→ What the task asks: Nothing but an exact reproduction of the records, pictures excluded, should be returned.

----- Provided entries -----

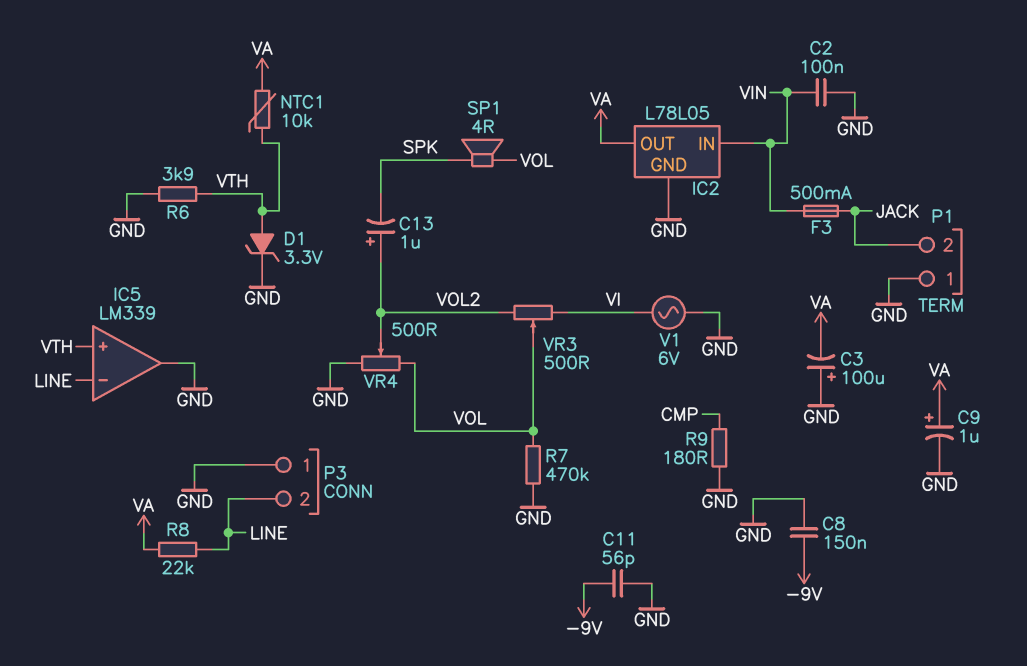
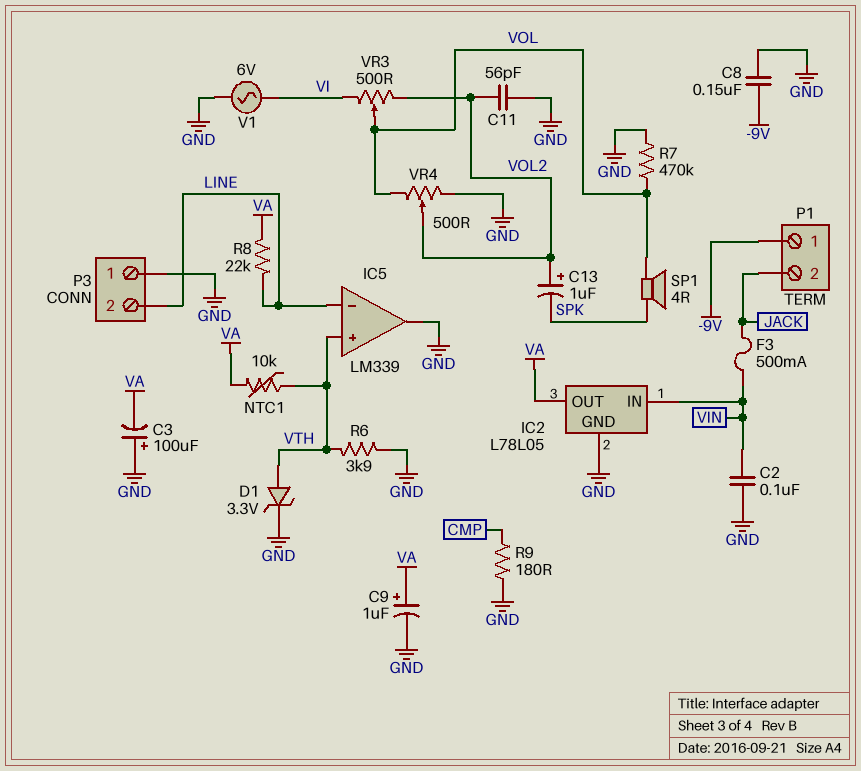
C11: 56pF (-9V, GND) -> 56pF (GND, VOL2)
P1 pin 1: GND -> -9V

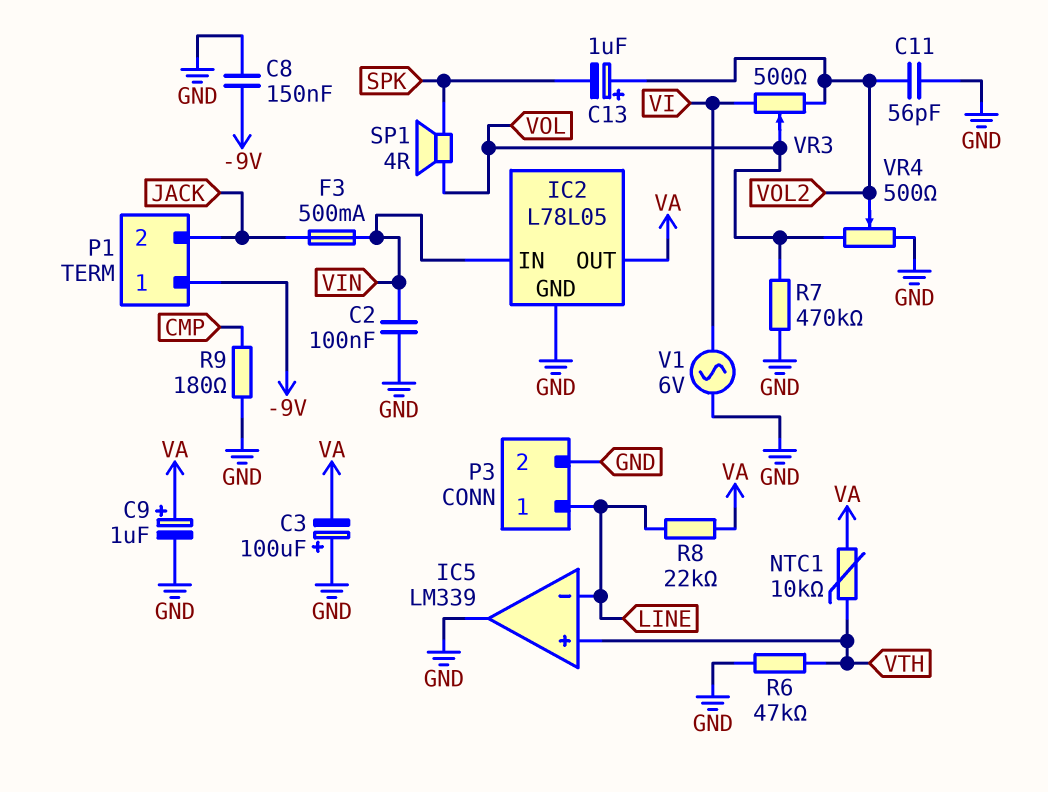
D1: zener 3.3V (A VTH, K GND) -> none
P3 pin 1: GND -> LINE
P3 pin 2: LINE -> GND
R6: 3.9k (GND, VTH) -> 47k (GND, VTH)

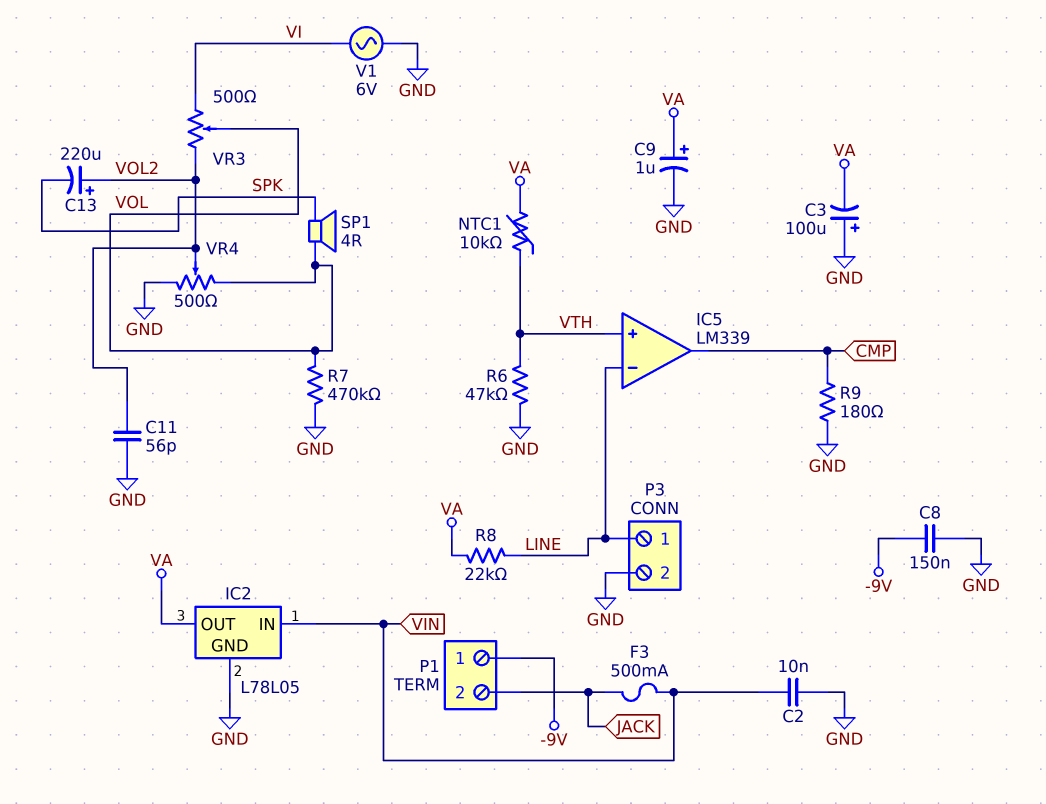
C2: 100nF (GND, VIN) -> 10nF (GND, VIN)
C13: 1uF (plus VOL2, minus SPK) -> 220uF (plus VOL2, minus SPK)
IC5 pin out: GND -> CMP

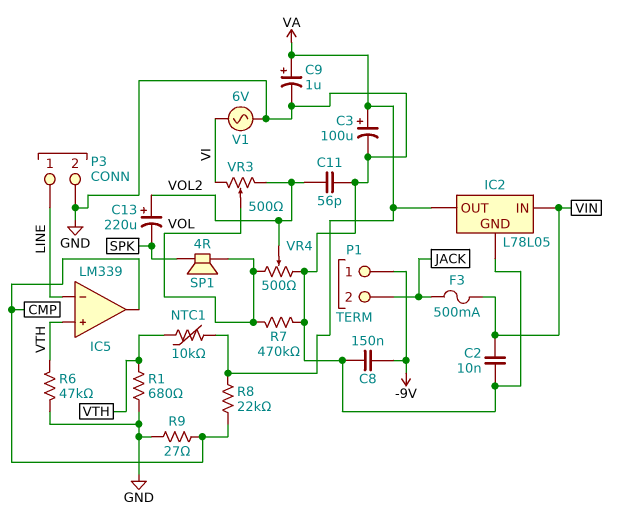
C3: 100uF (plus GND, minus VA) -> 100uF (plus VA, minus GND)
R1: none -> 680 (GND, VTH)
R8: 22k (LINE, VA) -> 22k (CMP, VA)
R9: 180 (CMP, GND) -> 27 (CMP, GND)

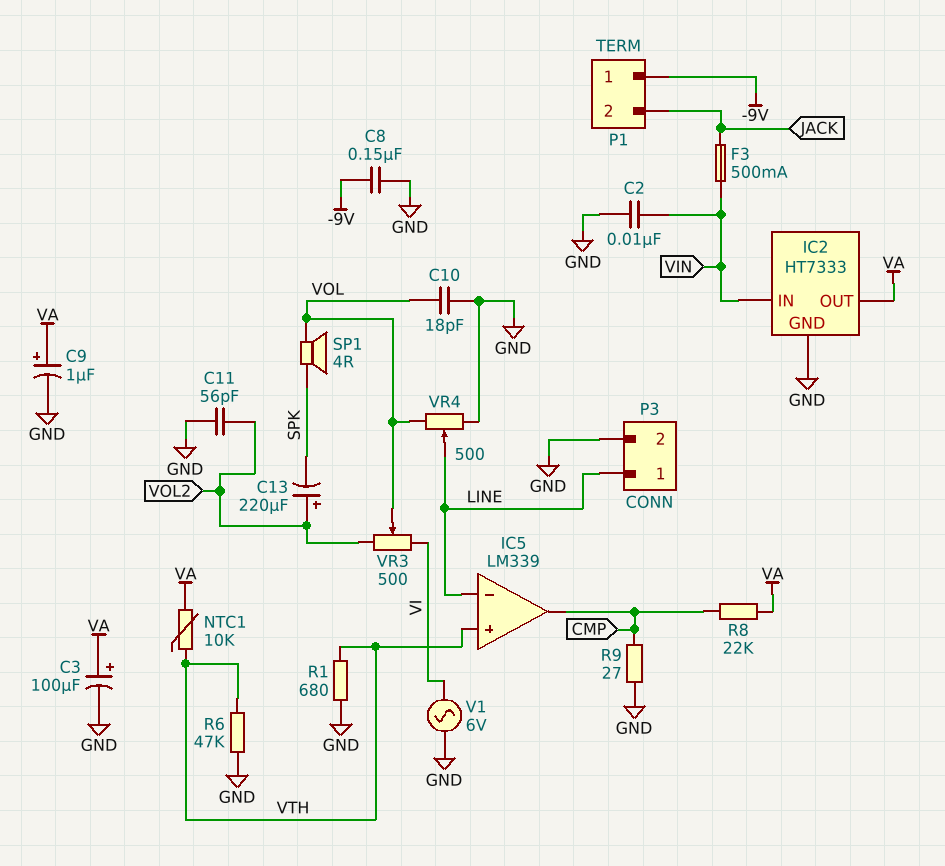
C10: none -> 18pF (GND, VOL)
IC2: L78L05 -> HT7333
R7: 470k (GND, VOL) -> none
VR4: 500 (GND, VOL, wiper VOL2) -> 500 (GND, VOL, wiper LINE)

-----

→ Answer to this task:
C11: 56pF (-9V, GND) -> 56pF (GND, VOL2)
P1 pin 1: GND -> -9V

D1: zener 3.3V (A VTH, K GND) -> none
P3 pin 1: GND -> LINE
P3 pin 2: LINE -> GND
R6: 3.9k (GND, VTH) -> 47k (GND, VTH)

C2: 100nF (GND, VIN) -> 10nF (GND, VIN)
C13: 1uF (plus VOL2, minus SPK) -> 220uF (plus VOL2, minus SPK)
IC5 pin out: GND -> CMP

C3: 100uF (plus GND, minus VA) -> 100uF (plus VA, minus GND)
R1: none -> 680 (GND, VTH)
R8: 22k (LINE, VA) -> 22k (CMP, VA)
R9: 180 (CMP, GND) -> 27 (CMP, GND)

C10: none -> 18pF (GND, VOL)
IC2: L78L05 -> HT7333
R7: 470k (GND, VOL) -> none
VR4: 500 (GND, VOL, wiper VOL2) -> 500 (GND, VOL, wiper LINE)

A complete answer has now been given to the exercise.